• TASK TO COMPLETE: Copy every line of the records below where the word "down" occurs.

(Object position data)
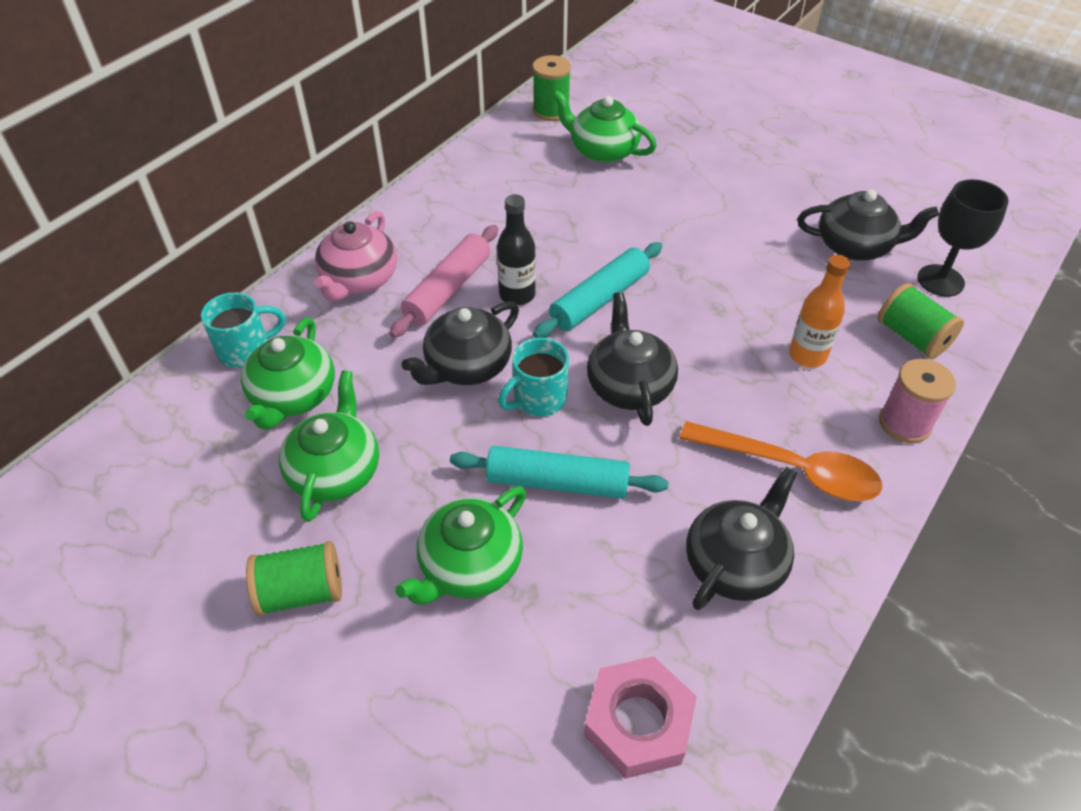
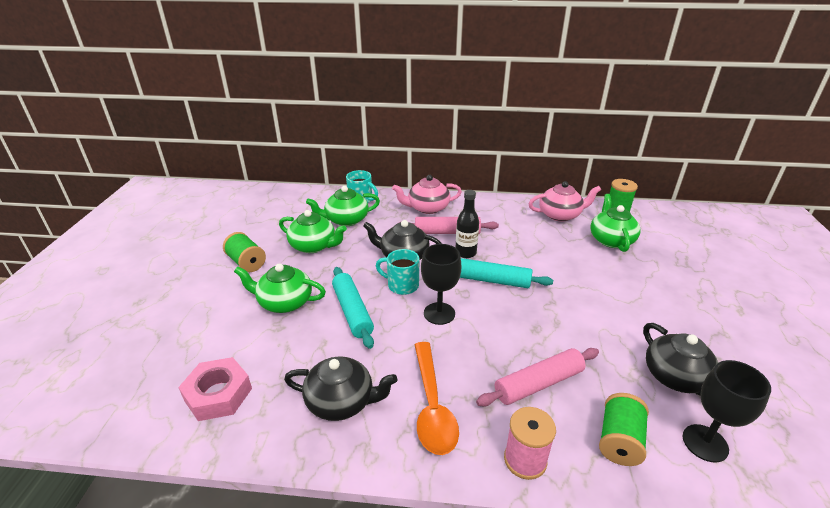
camera: 60 degrees right, 15 degrees down
(335, 471) = (314, 246): green teapot -> green teapot turned 45 degrees clockwise
(510, 159) = (560, 215): none -> pink teapot
(629, 385) = (439, 313): black teapot -> black goblet
(807, 355) = (538, 384): orange bottle -> pink rolling pin

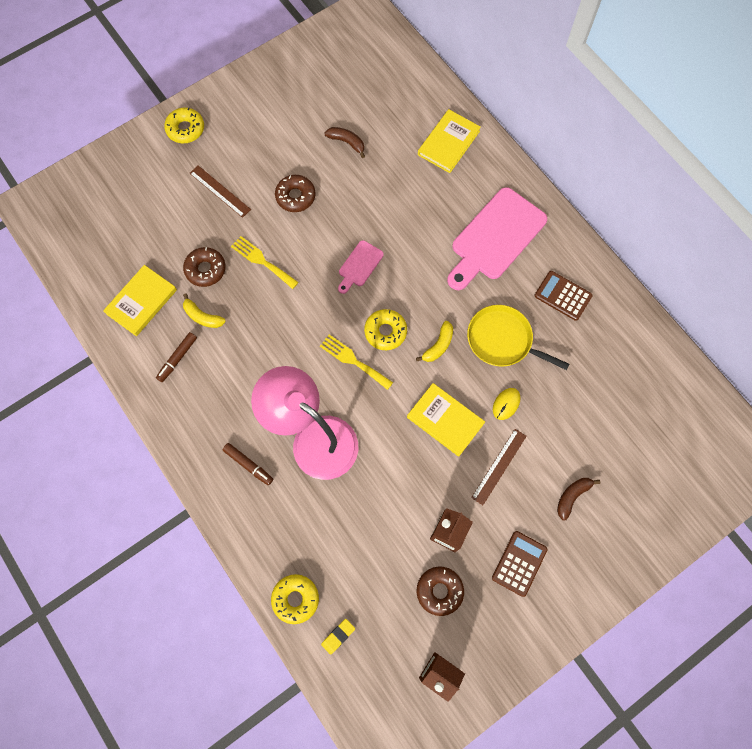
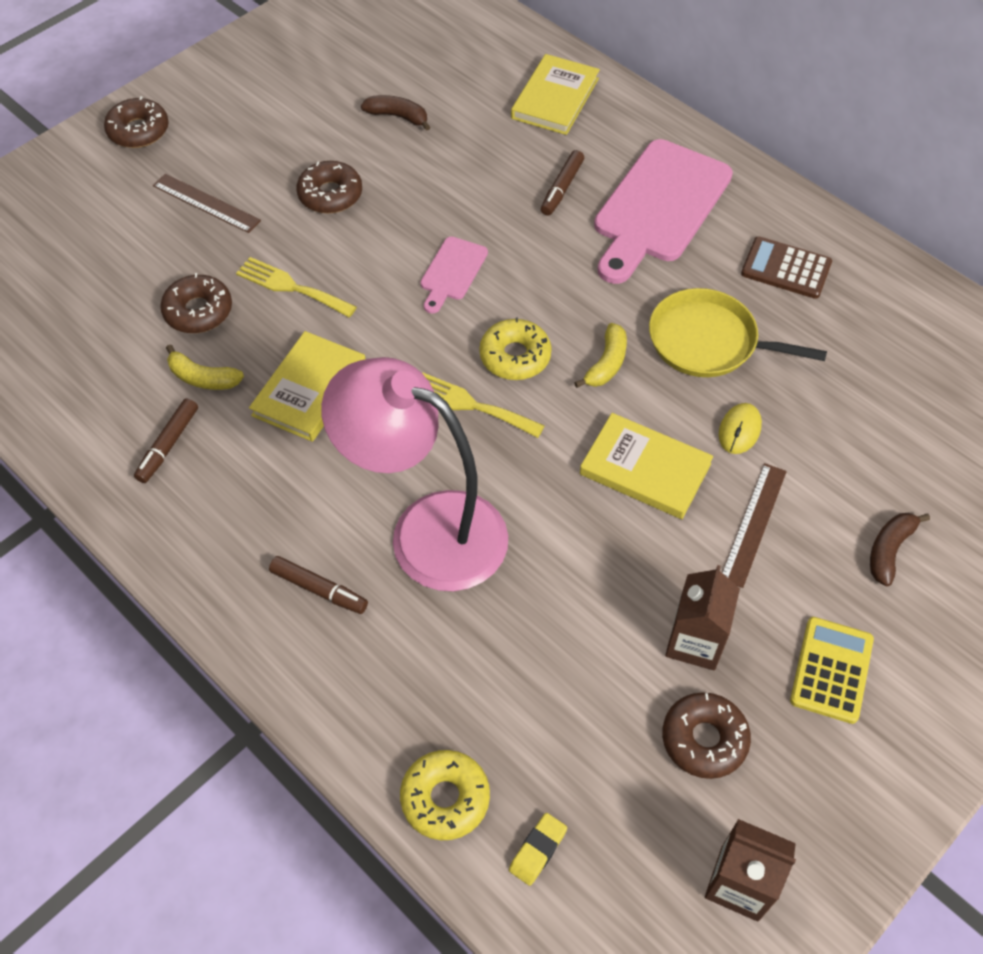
camera: 10 degrees left, 15 degrees down
(141, 302) = (95, 371): yellow book -> yellow book (309, 389)
(185, 129) = (138, 131): yellow donut -> brown donut
(438, 214) = (562, 188): none -> brown marker
(519, 563) = (831, 670): brown calculator -> yellow calculator

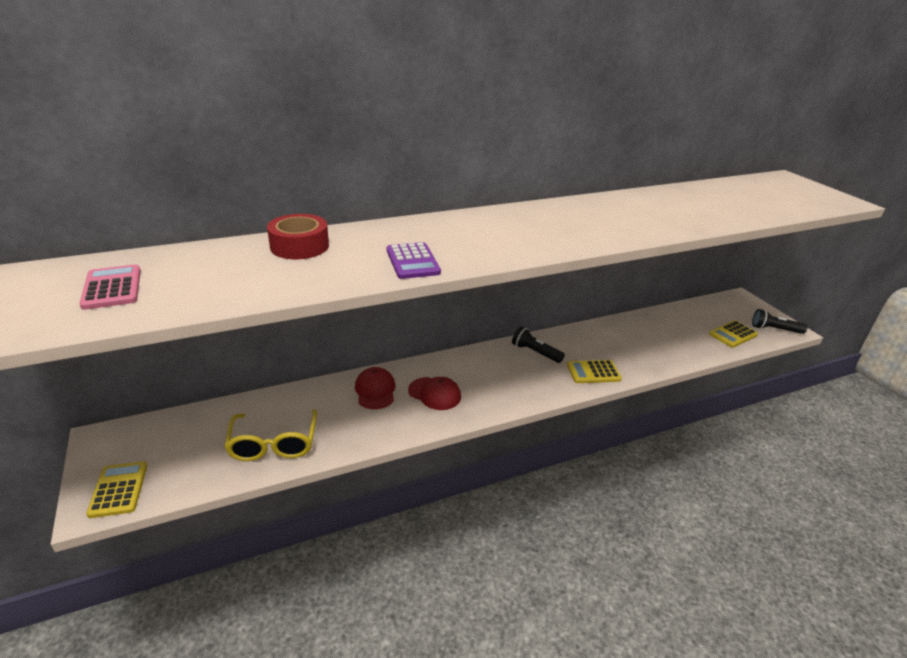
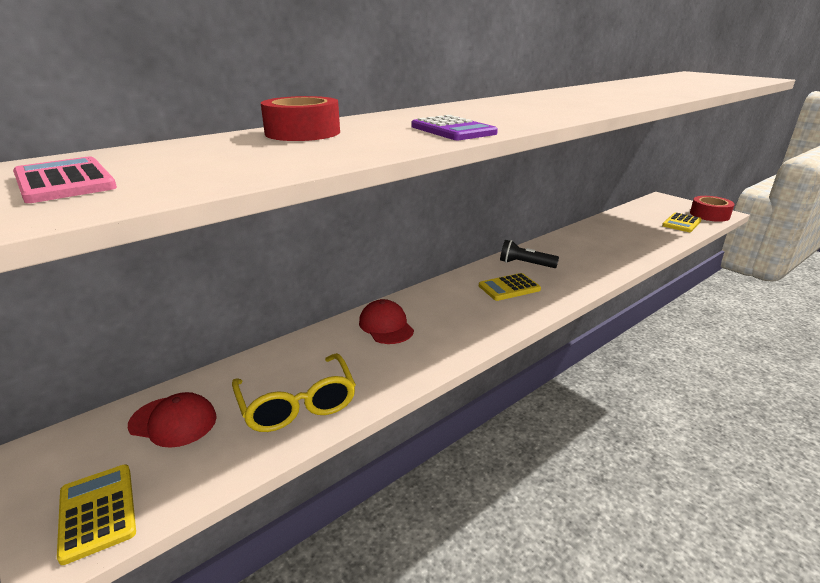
camera: 15 degrees left, 5 degrees down
(434, 394) = (453, 316): red cap -> red cap (173, 421)
(593, 372) = (592, 270): yellow calculator -> yellow calculator (509, 288)
(774, 329) = (709, 215): black flashlight -> red tape

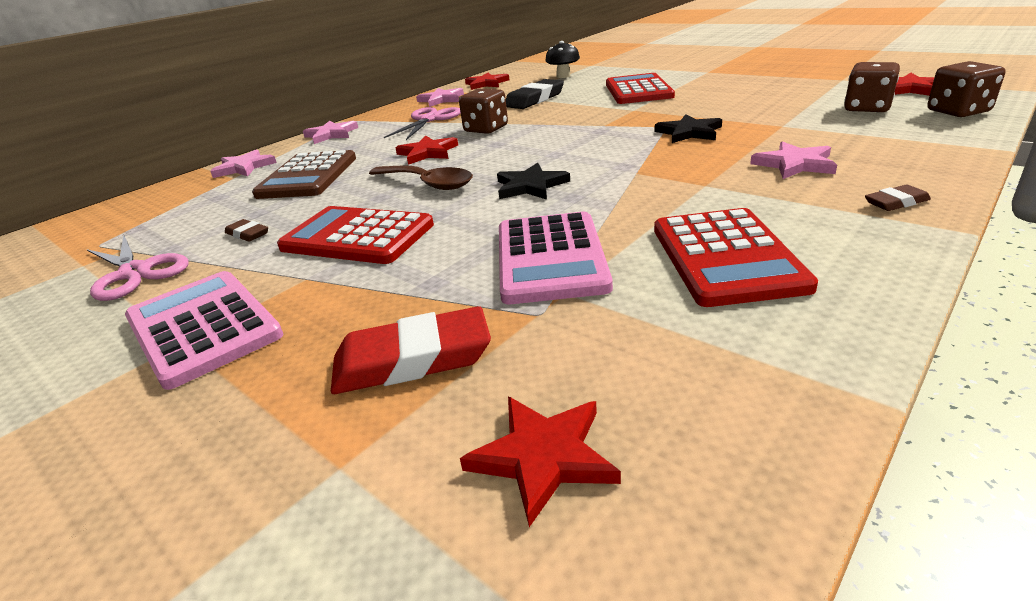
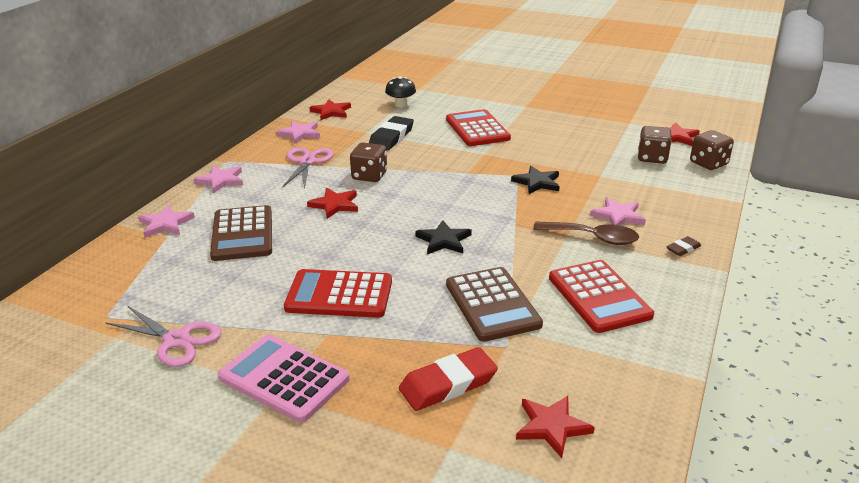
camera: 20 degrees left, 0 degrees up
(247, 234) = (242, 297): brown eraser -> none
(428, 184) = (359, 240): brown spoon -> brown spoon (593, 238)
(550, 258) = (492, 304): pink calculator -> brown calculator

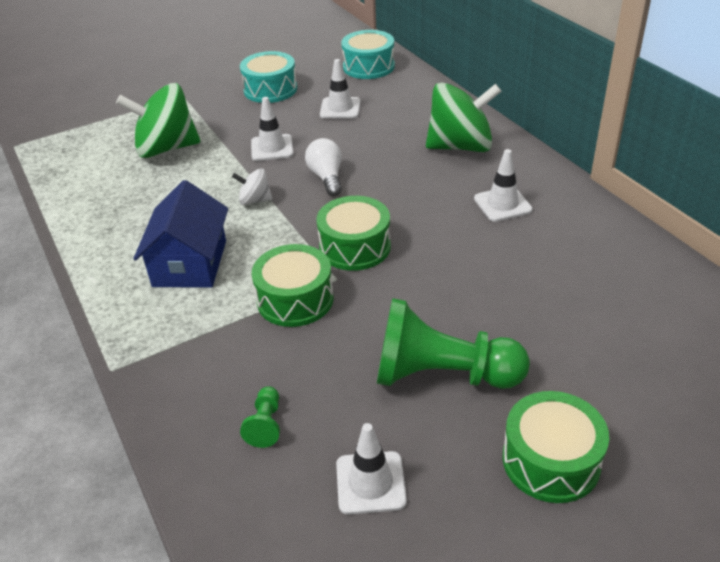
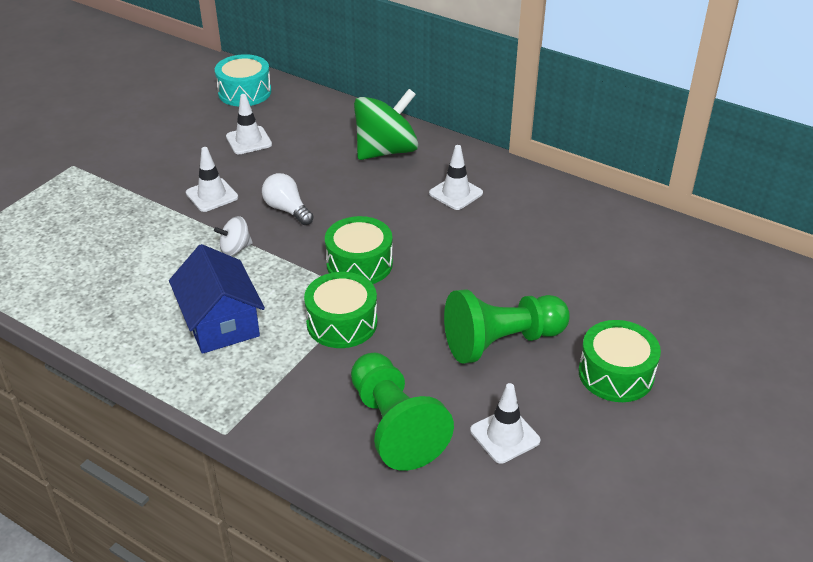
camera: 30 degrees left, 0 degrees up
(166, 148) = (101, 223): green spinning top -> none
(265, 424) = (394, 426): green pawn -> green pawn, size x2.35
(270, 89) = (162, 137): turquoise drum -> none

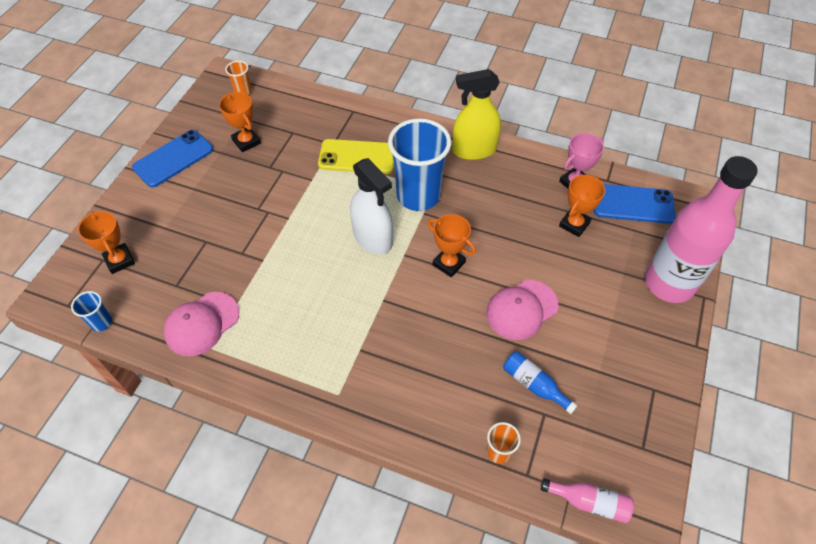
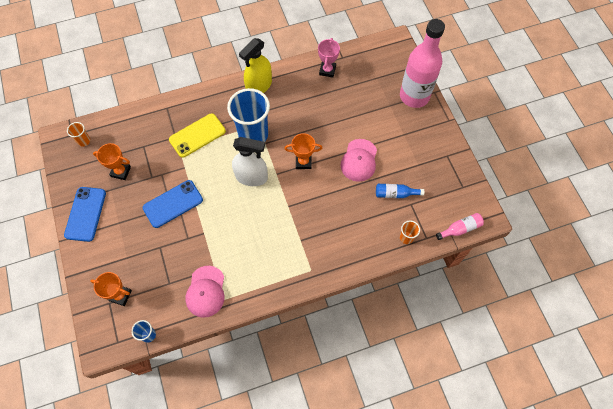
camera: 40 degrees left, 10 degrees up
(574, 224) = (346, 95): orange trophy -> none
(633, 204) = (365, 63): blue phone -> blue phone (173, 204)

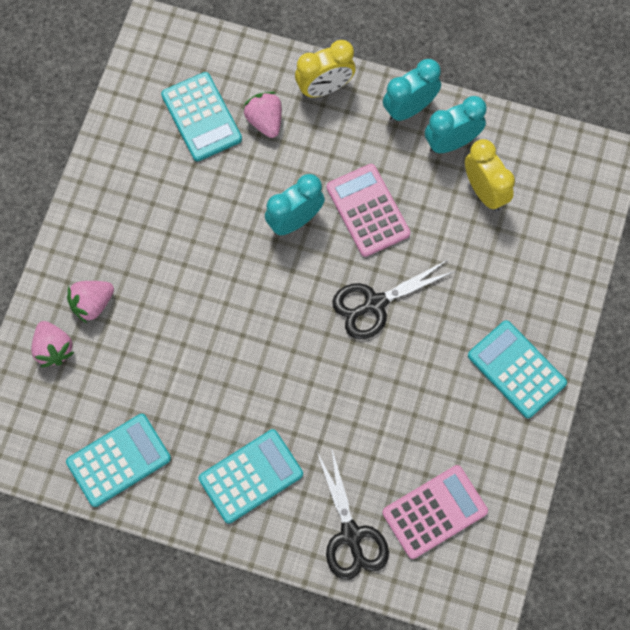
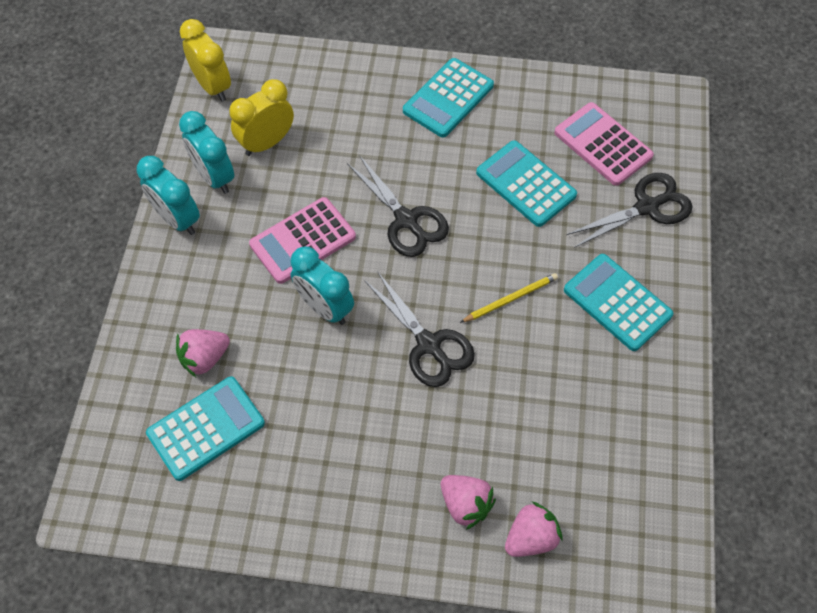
camera: 100 degrees left, 10 degrees down
(119, 460) = (640, 435): turquoise calculator -> turquoise calculator (526, 184)
(241, 301) = (428, 345): none -> black scissors
(273, 381) = (511, 299): none -> yellow pencil
(325, 88) = (157, 303): yellow clock -> yellow clock (213, 86)

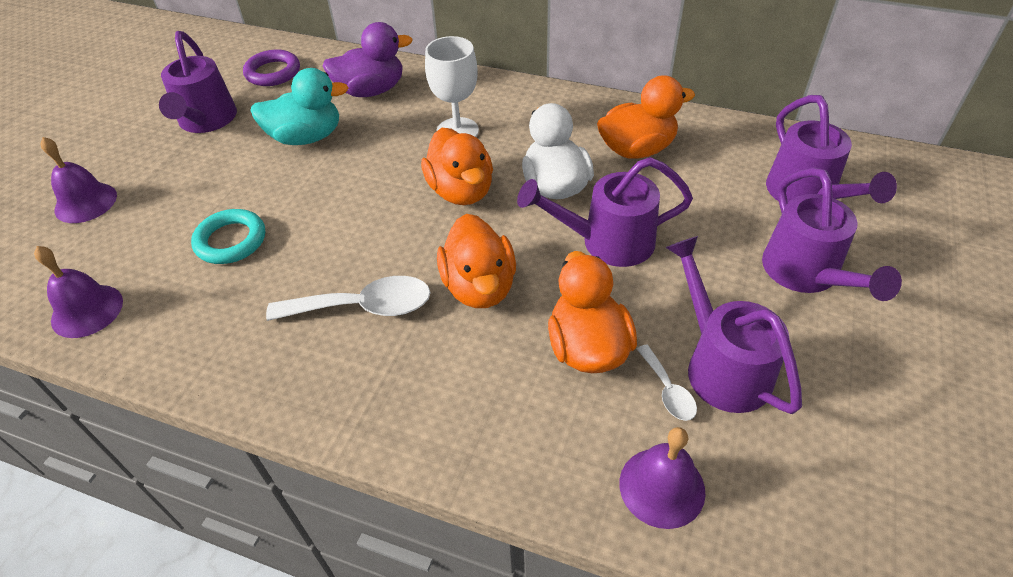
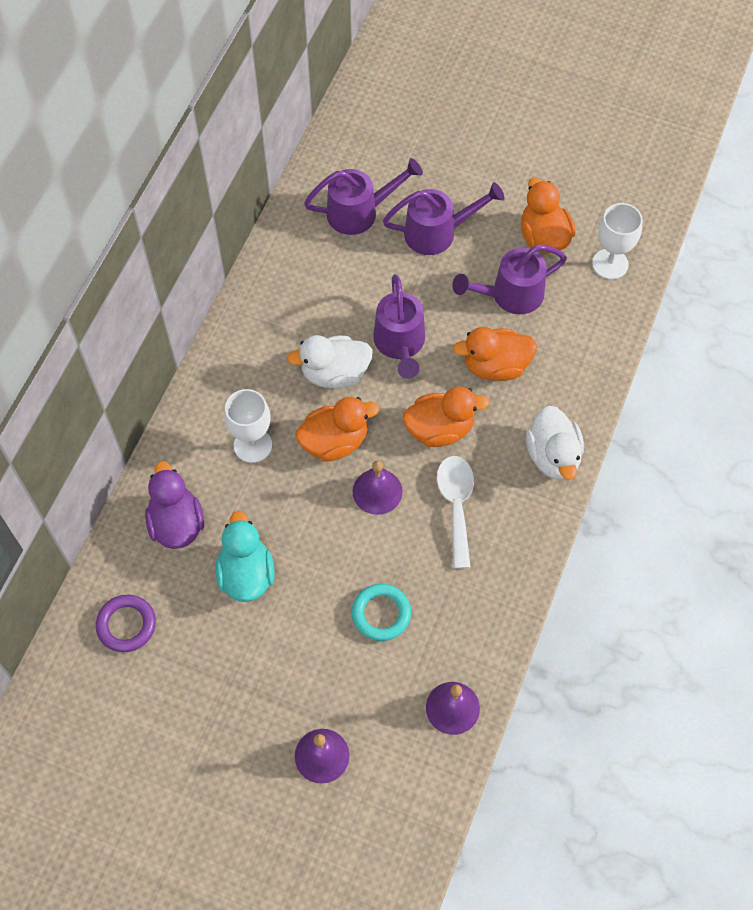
camera: 90 degrees left, 15 degrees up
(206, 121) = (207, 675): purple watering can -> none
(432, 424) = (553, 456): none -> white duck
(637, 149) = (295, 311): orange duck -> orange duck (543, 237)
(662, 487) = (591, 339): purple bell -> purple bell (377, 491)
(668, 390) = (528, 326): white spoon -> none
(838, 524) = (610, 264): none -> white goblet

• SOLUTION:
camera: 60 degrees right, 15 degrees down
camera: 10 degrees left, 15 degrees down
camera: 15 degrees left, 5 degrees down
camera: 100 degrees left, 10 degrees down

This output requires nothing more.